INSTRUCTIONS TO FOLLOW: Would you give again, exactly, the lines running from the line with "(251, 244) = (388, 239): white carrot -> none" to the end of the data below, both included?

SOURCE MATERIAL:
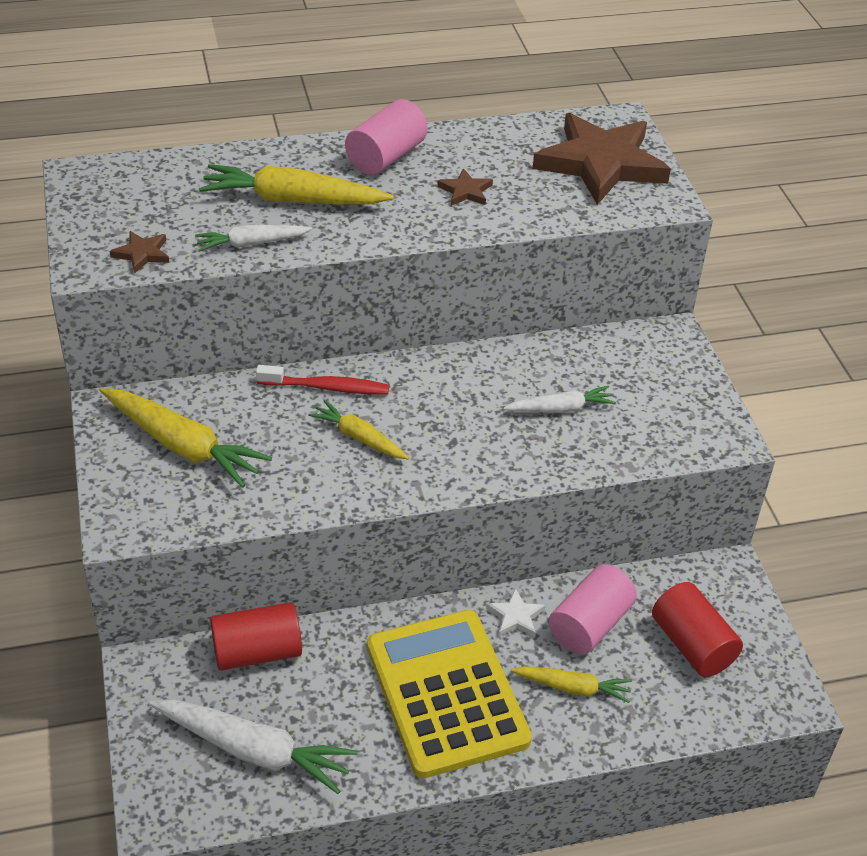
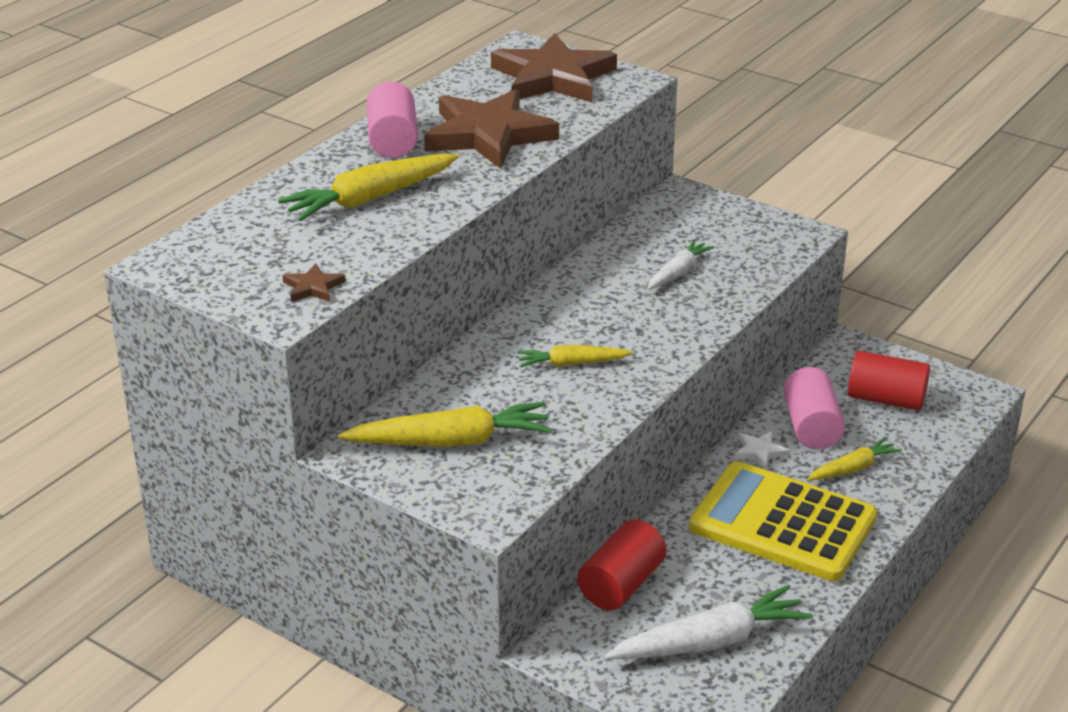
camera: 40 degrees left, 10 degrees down
(251, 244) = (388, 239): white carrot -> none
(327, 387) = (498, 347): red toothbrush -> none
(465, 191) = (488, 135): brown star -> brown star, size x2.48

RESULT FOR THIS EXERCISE:
(251, 244) = (388, 239): white carrot -> none
(327, 387) = (498, 347): red toothbrush -> none
(465, 191) = (488, 135): brown star -> brown star, size x2.48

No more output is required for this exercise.